Exercise description:
Keeping pictures out of the copy, restate each record word for word.

Dataset excerpts:
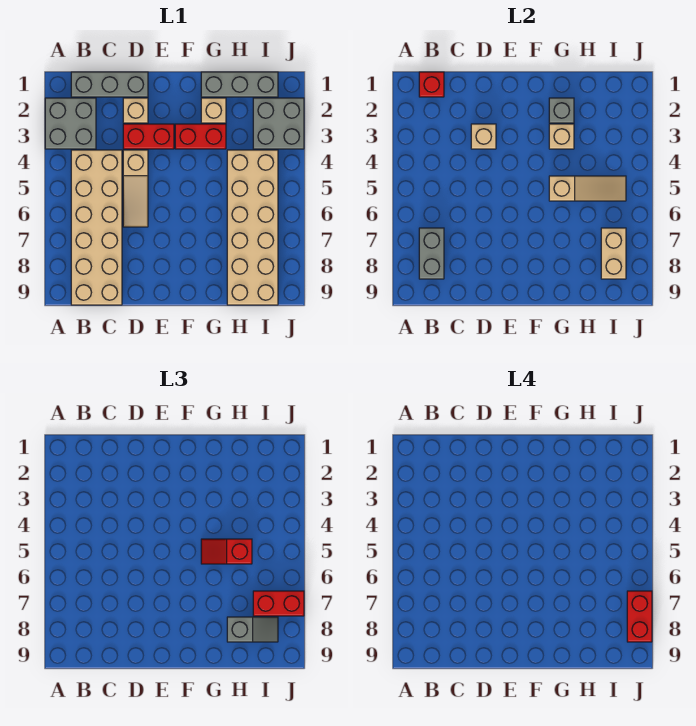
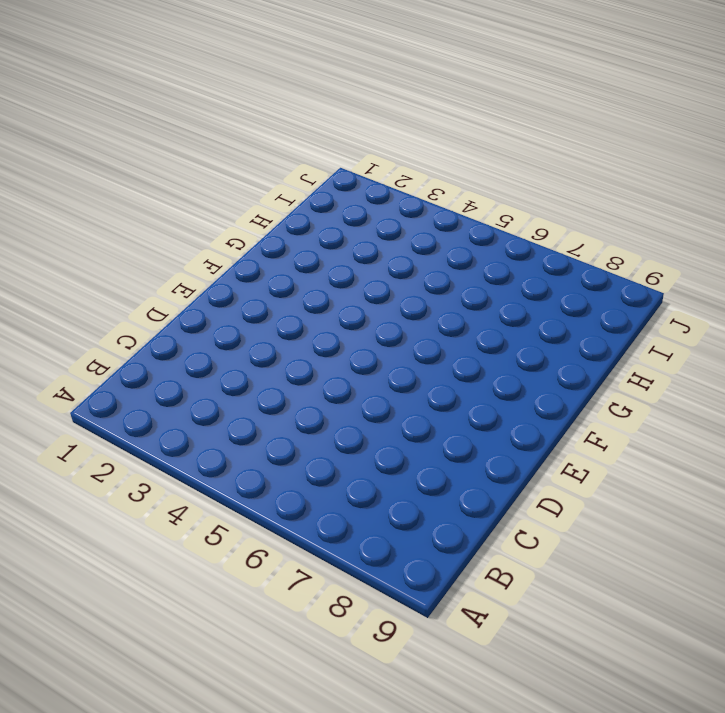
none -> grey brick A2:B3 level 1
none -> grey brick B1:D1 level 1
none -> tan brick B4:C9 level 1

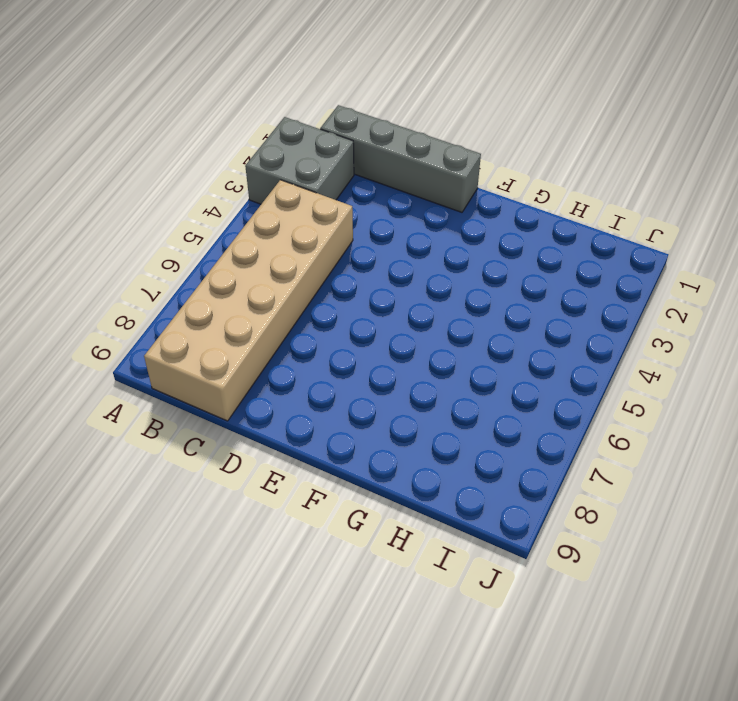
grey brick B1:E1 level 1 -> grey brick B1:D1 level 1
none -> tan brick D2 level 1
none -> red brick D3:E3 level 1
none -> tan slope D4:D6 level 1 top 4

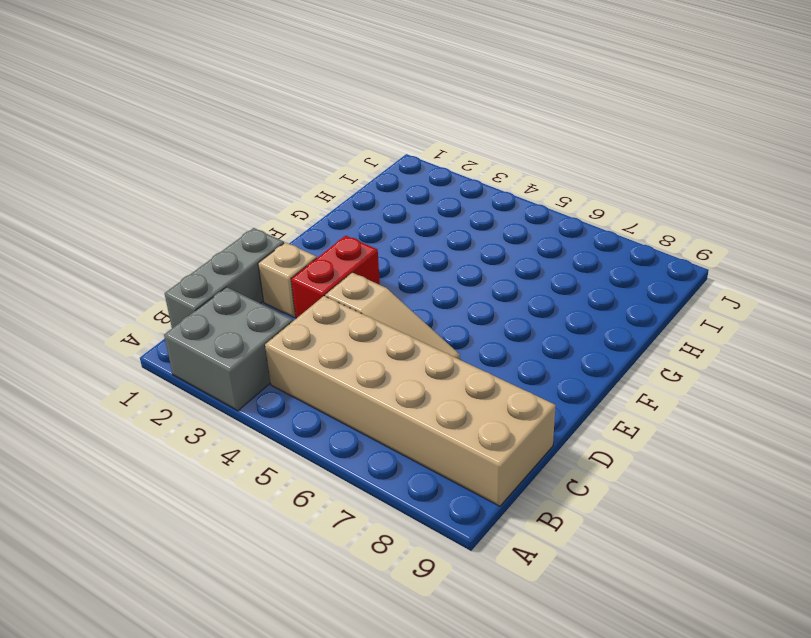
none -> red brick F3:G3 level 1
none -> grey brick G1:I1 level 1
none -> tan brick G2 level 1

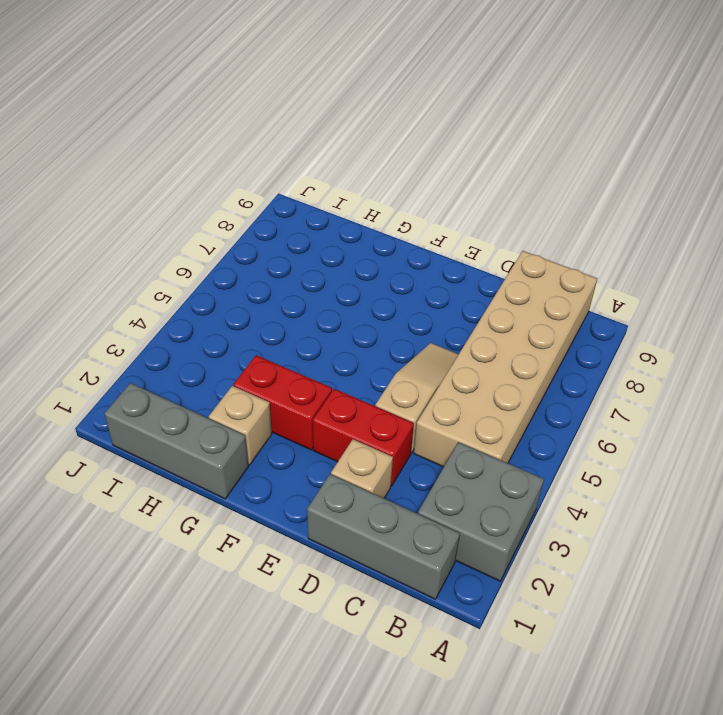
none -> tan brick H4:I9 level 1
none -> grey brick I2:J3 level 1
none -> red brick B1 level 2

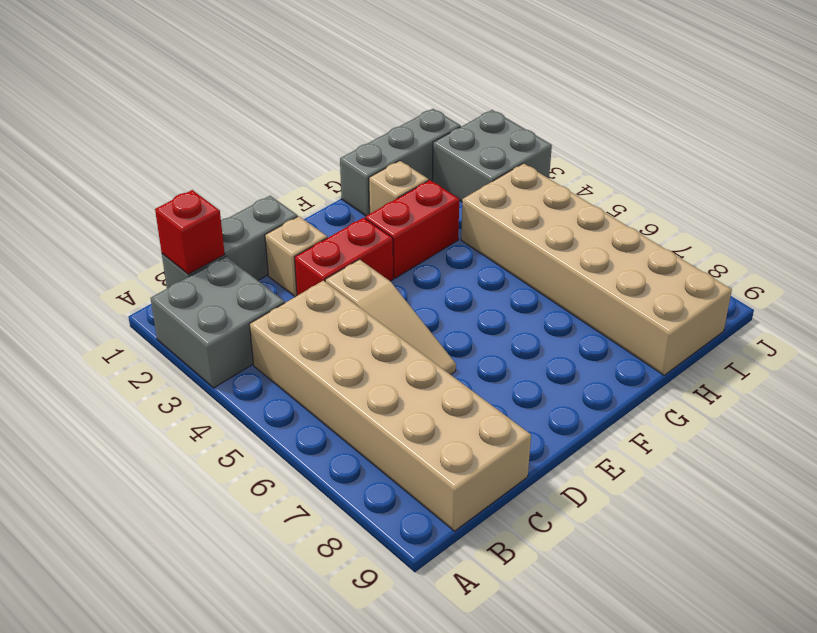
none -> grey brick B7:B8 level 2
none -> tan brick D3 level 2
none -> grey brick G2 level 2

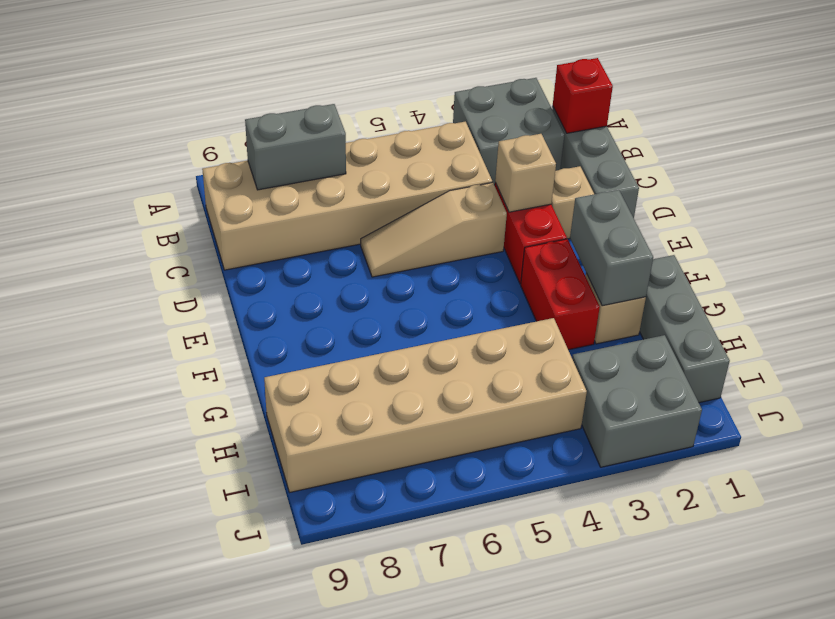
grey brick F2:G2 level 2 -> grey brick G2 level 2
none -> tan brick G3 level 2
none -> tan slope G5:I5 level 2 top G
none -> tan brick I7:I8 level 2

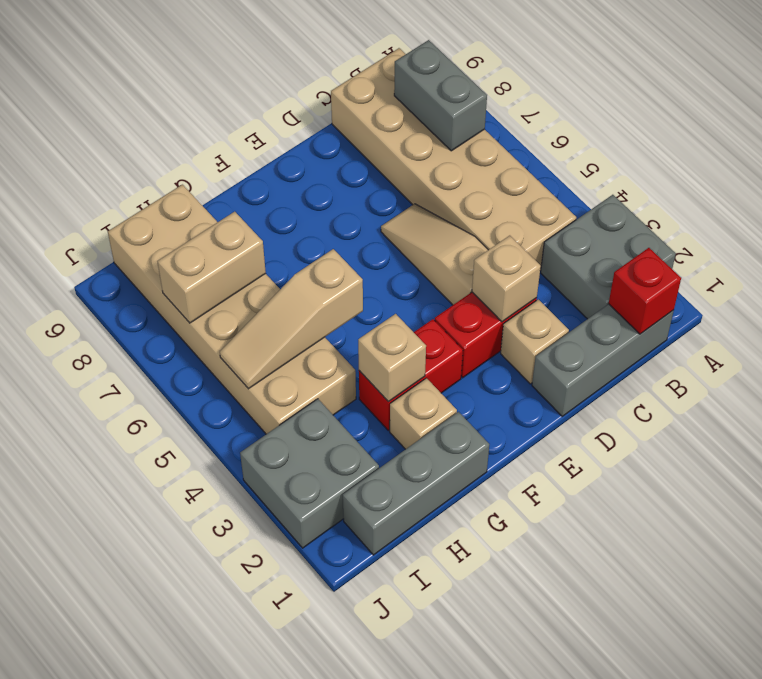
tan brick H7:I7 level 2 -> tan brick I7:I8 level 2
none -> grey brick G2 level 2
none -> red slope G5:H5 level 3 top H
none -> grey slope H8:I8 level 3 top H

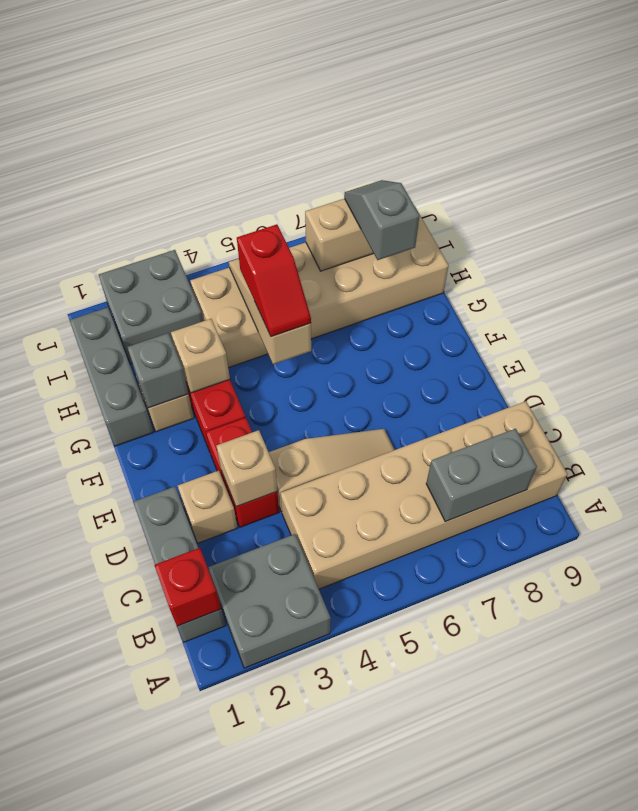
none -> red brick I7:J7 level 3
none -> red brick J7:J8 level 4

Exercise result:
none -> grey brick A2:B3 level 1
none -> grey brick B1:D1 level 1
none -> tan brick B4:C9 level 1

grey brick B1:E1 level 1 -> grey brick B1:D1 level 1
none -> tan brick D2 level 1
none -> red brick D3:E3 level 1
none -> tan slope D4:D6 level 1 top 4

none -> red brick F3:G3 level 1
none -> grey brick G1:I1 level 1
none -> tan brick G2 level 1

none -> tan brick H4:I9 level 1
none -> grey brick I2:J3 level 1
none -> red brick B1 level 2

none -> grey brick B7:B8 level 2
none -> tan brick D3 level 2
none -> grey brick G2 level 2

grey brick F2:G2 level 2 -> grey brick G2 level 2
none -> tan brick G3 level 2
none -> tan slope G5:I5 level 2 top G
none -> tan brick I7:I8 level 2

tan brick H7:I7 level 2 -> tan brick I7:I8 level 2
none -> grey brick G2 level 2
none -> red slope G5:H5 level 3 top H
none -> grey slope H8:I8 level 3 top H

none -> red brick I7:J7 level 3
none -> red brick J7:J8 level 4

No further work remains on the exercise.